(Task prompt):
Starting at the first line of the listing below, retype each line up to and including the one that contains "Bordia Calc: [727,147,1089,414]". Leave pictures out.

━━━━━━━━

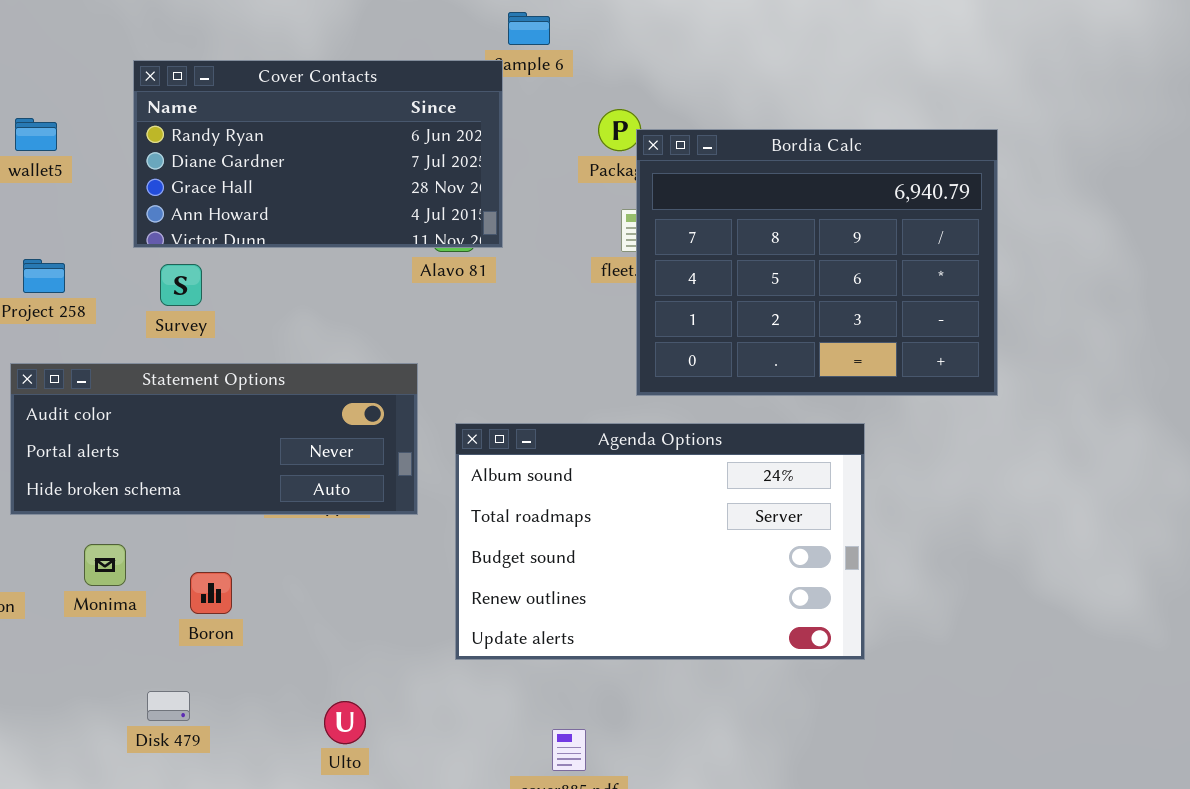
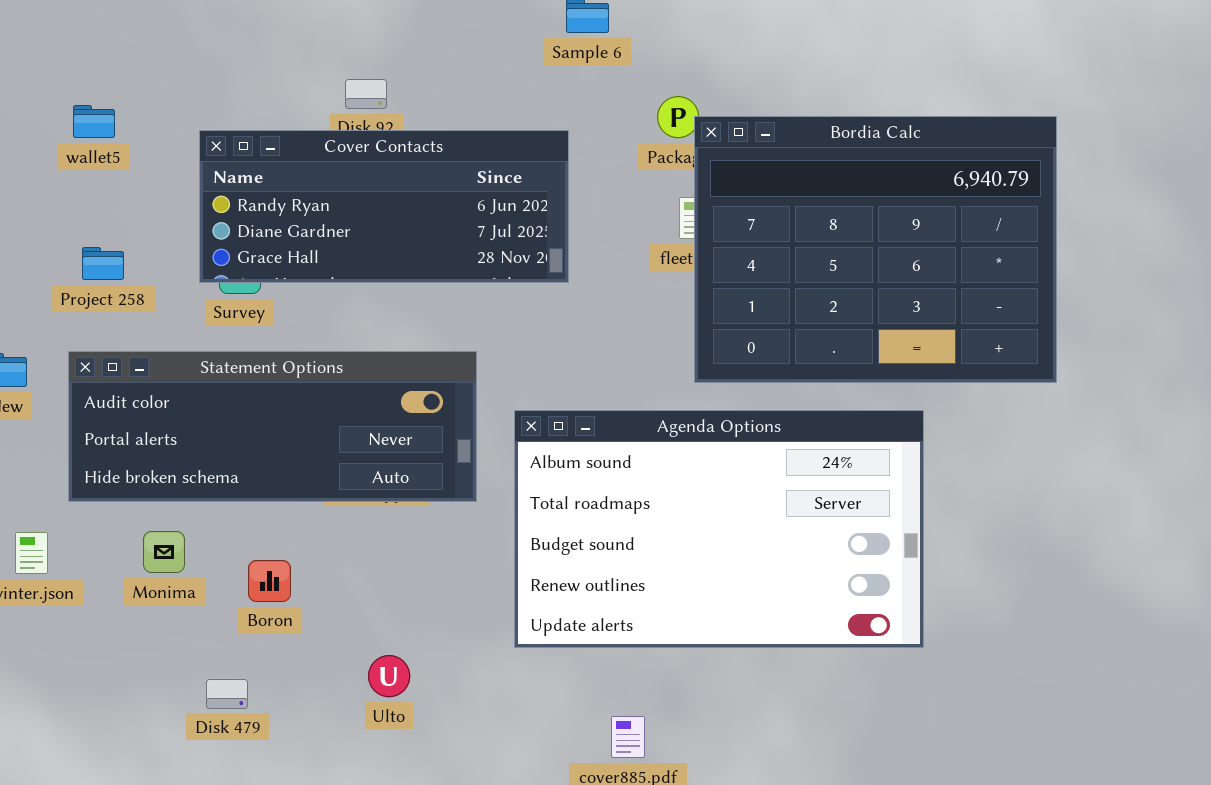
Cover Contacts: [133,60,503,248] -> [199,130,569,283], moved, resized
Ulto: [324,701,366,744] -> [368,655,410,697], moved

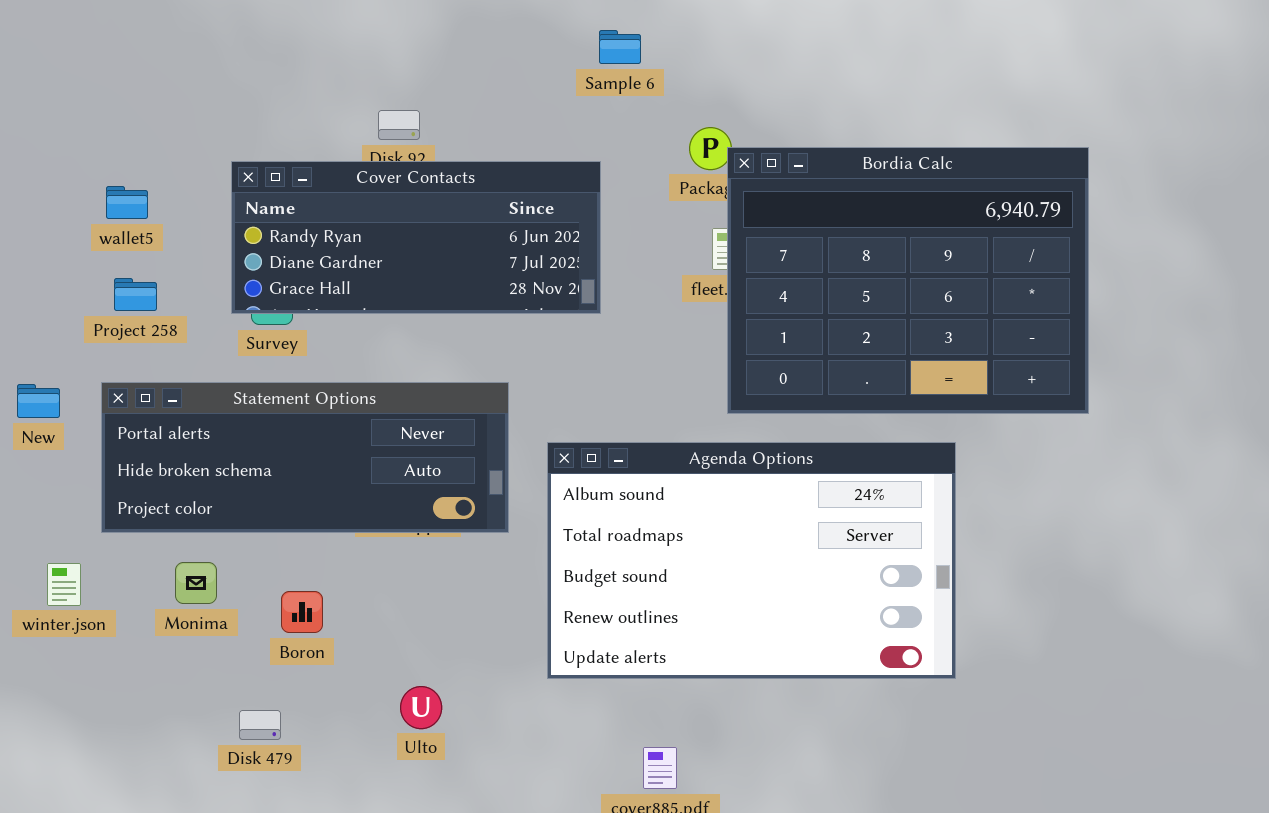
wallet5: [73,105,115,138] -> [106,186,148,219], moved
Statement Options: [68,351,477,502] -> [101,382,509,533], scrolled down 1 row

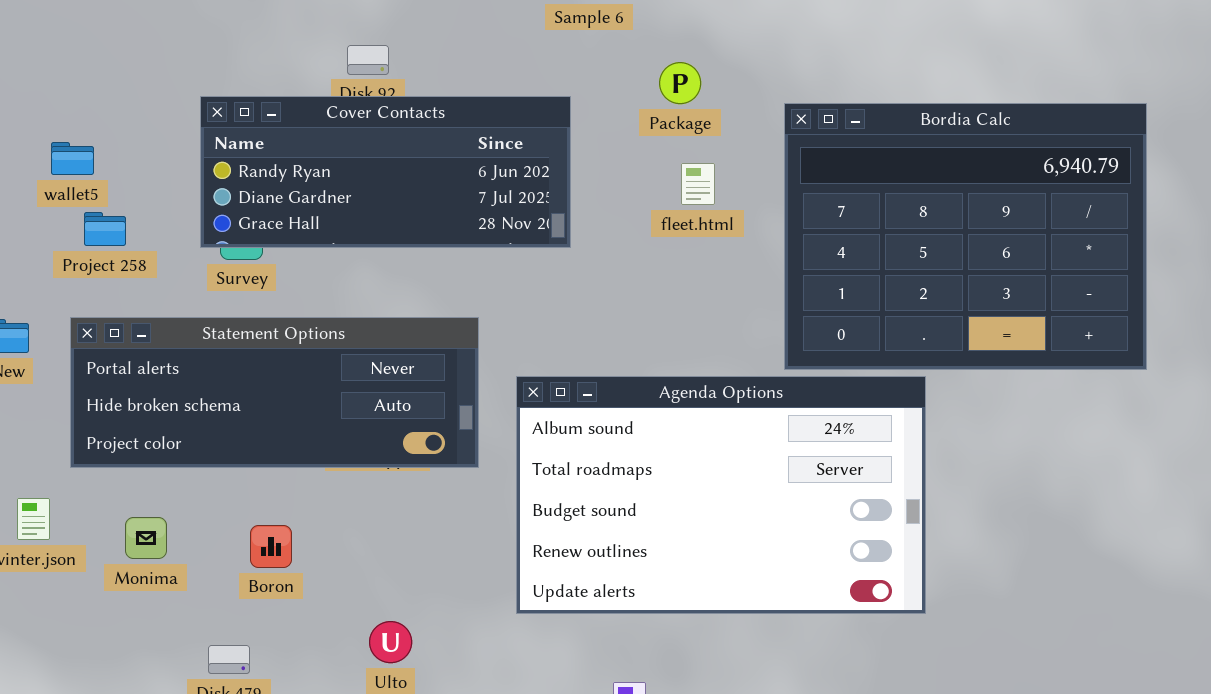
Bordia Calc: [727,147,1089,414] -> [784,103,1147,370], moved
wallet5: [106,186,148,219] -> [51,142,94,175], moved
Monima: [175,562,217,604] -> [125,517,167,559], moved

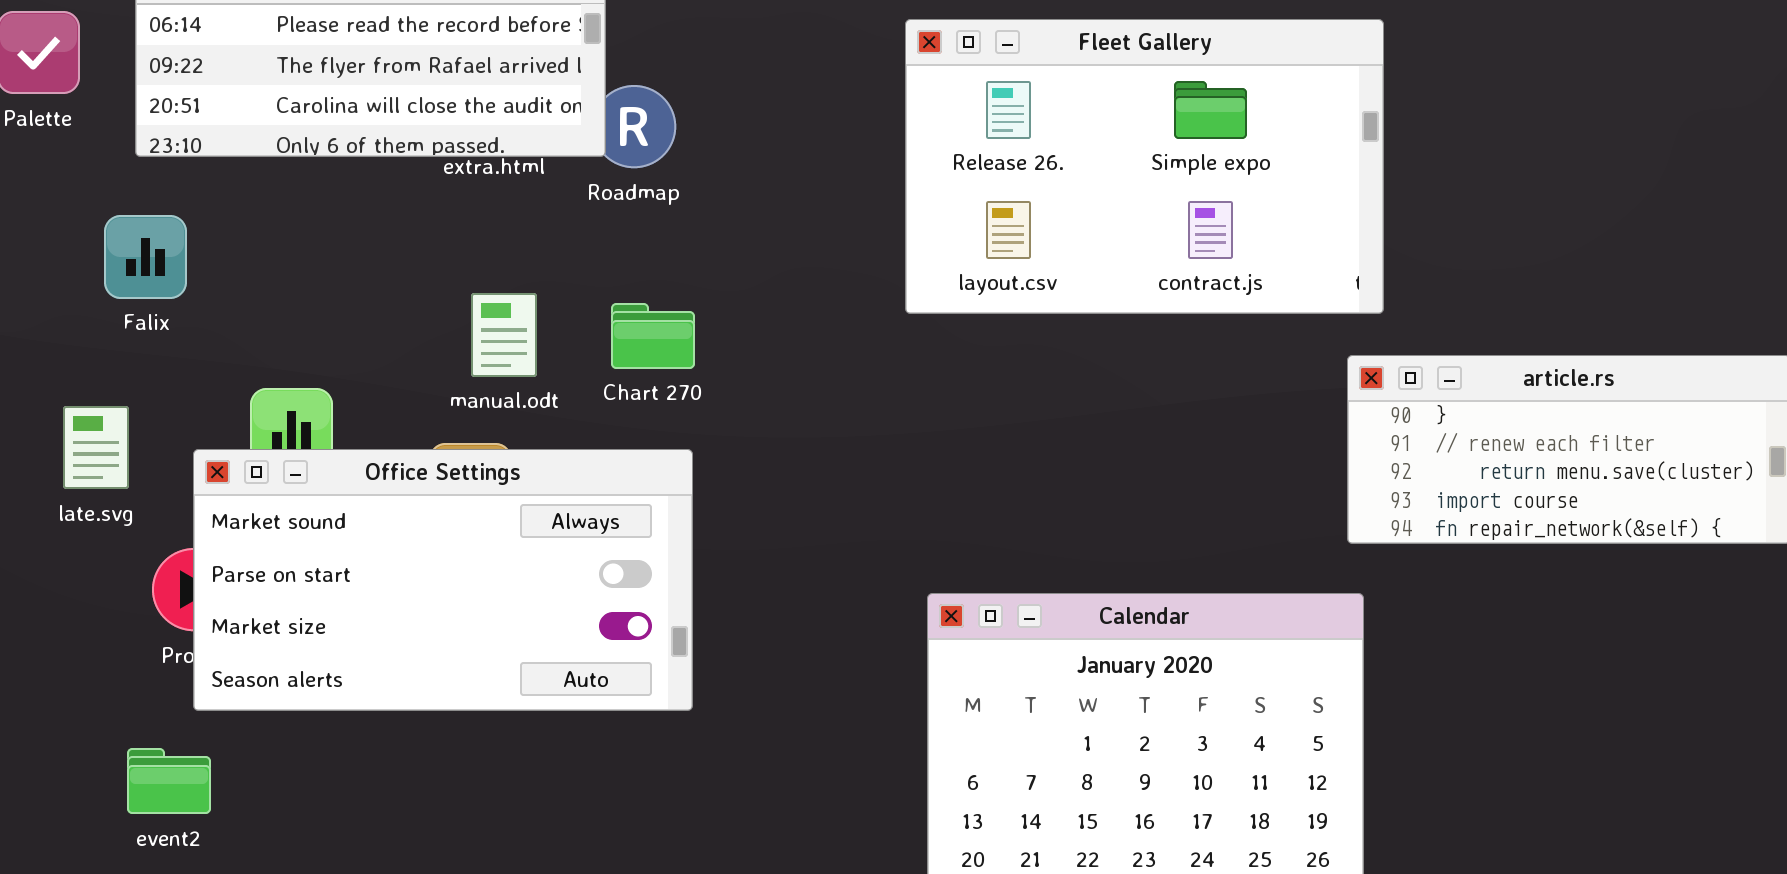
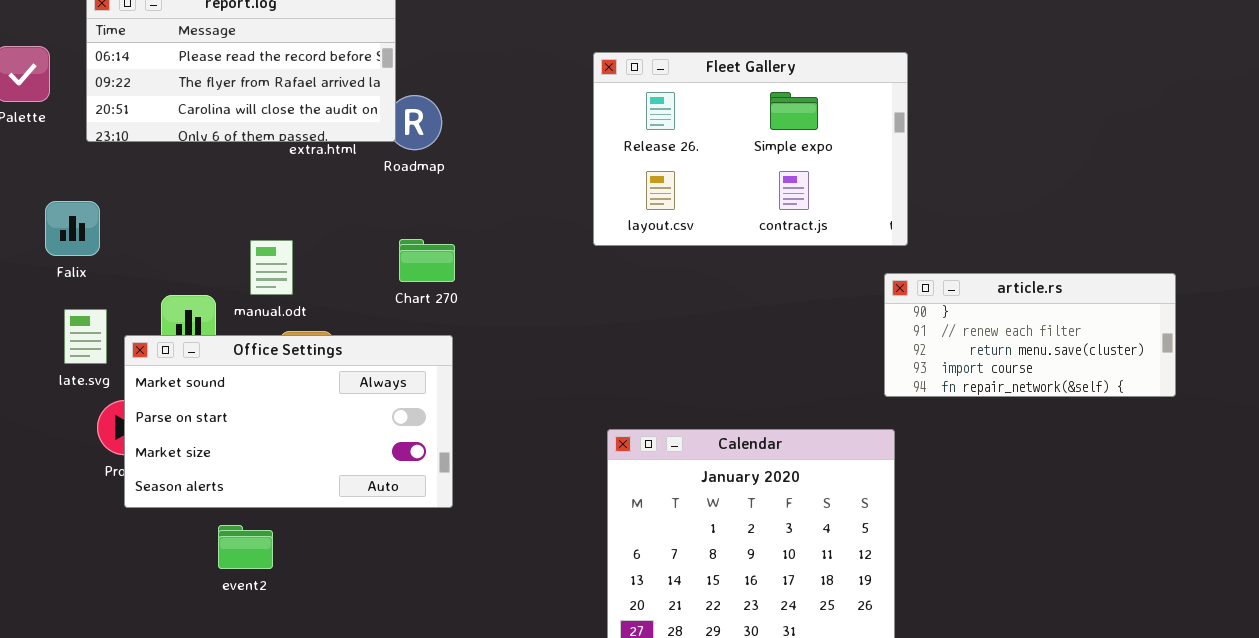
Falix: [104,215,187,299] -> [45,201,100,256], moved
manual.odt: [471,293,537,377] -> [250,240,293,295], moved
late.svg: [63,406,129,489] -> [64,309,107,364], moved
event2: [127,748,211,814] -> [218,525,273,569], moved

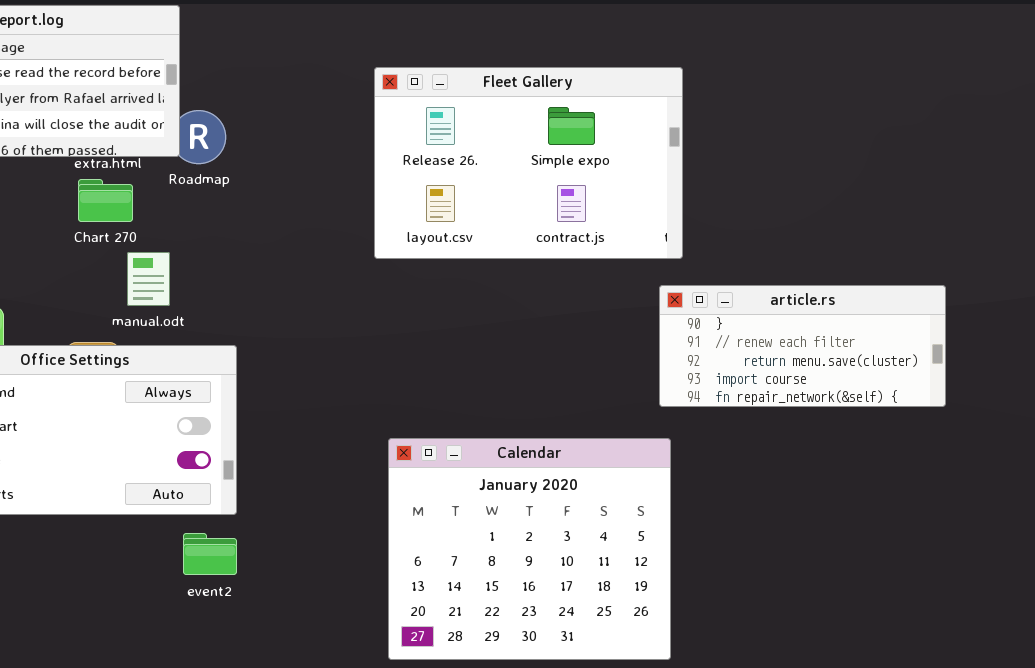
Chart 270: [399,239,455,282] -> [78,179,133,222], moved
manual.odt: [250,240,293,295] -> [127,252,170,306], moved
event2: [218,525,273,569] -> [183,533,237,575], moved

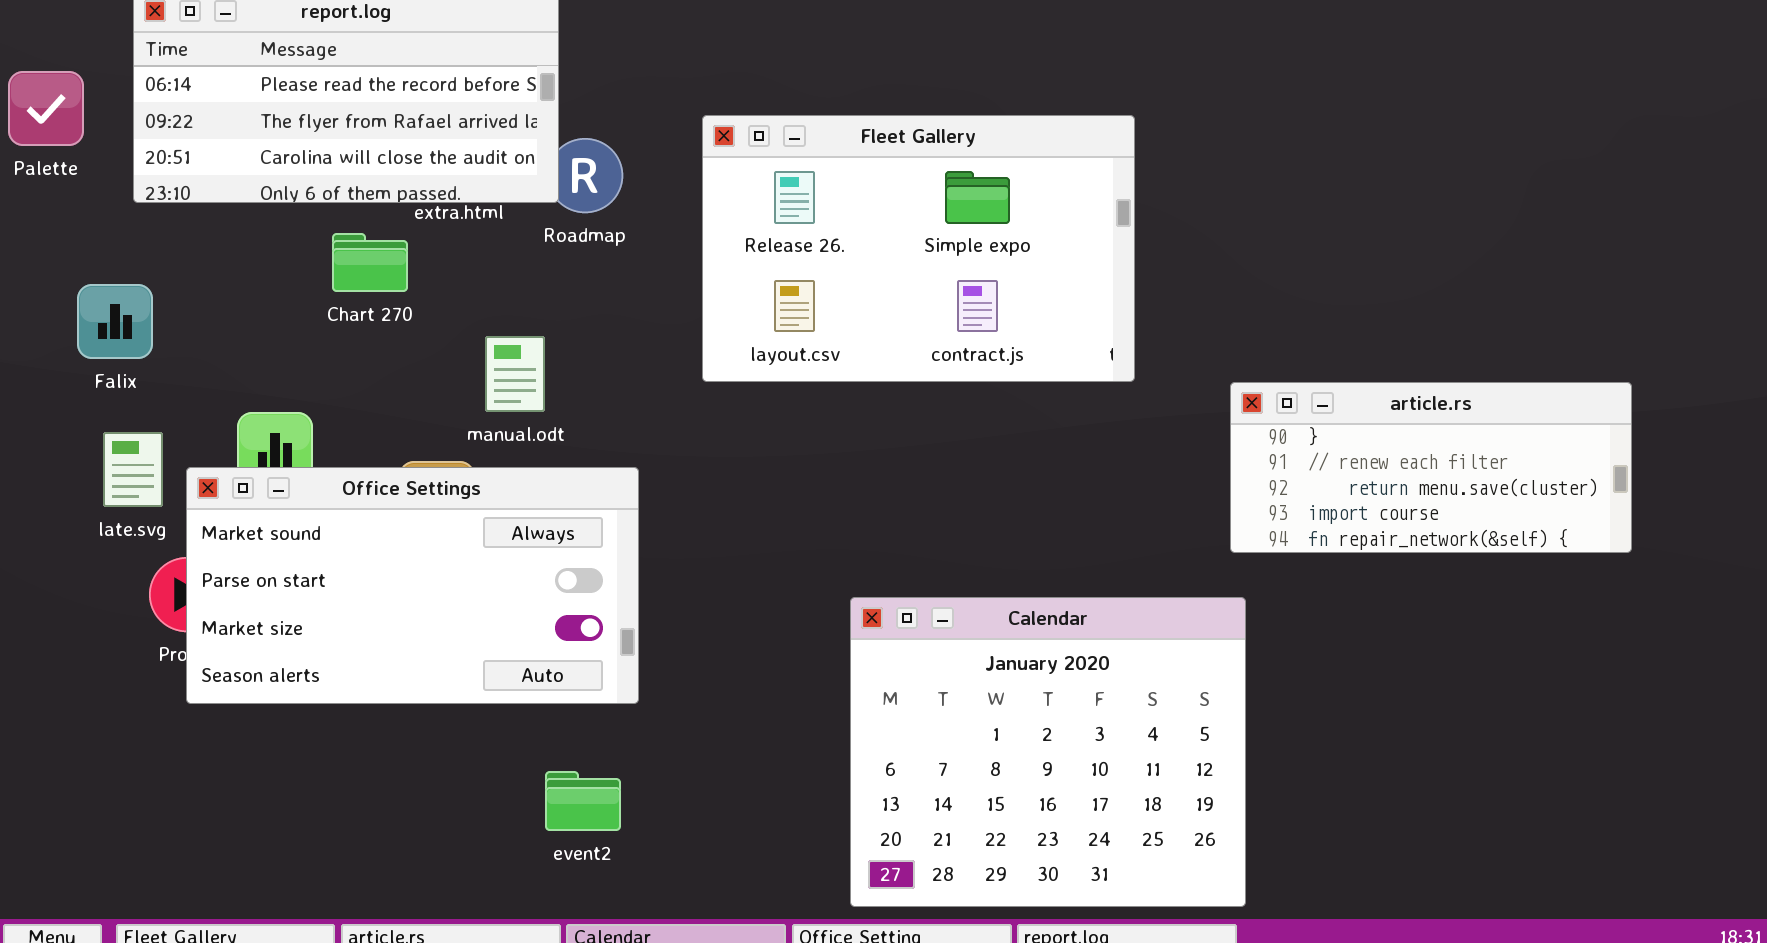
Fleet Gallery: [374,67,683,259] -> [702,115,1135,382], moved
Chart 270: [78,179,133,222] -> [332,233,408,292], moved
event2: [183,533,237,575] -> [545,771,621,831], moved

━━━━━━━━

(Answer to this task):
Cover Contacts: [133,60,503,248] -> [199,130,569,283], moved, resized
Ulto: [324,701,366,744] -> [368,655,410,697], moved

wallet5: [73,105,115,138] -> [106,186,148,219], moved
Statement Options: [68,351,477,502] -> [101,382,509,533], scrolled down 1 row

Bordia Calc: [727,147,1089,414] -> [784,103,1147,370], moved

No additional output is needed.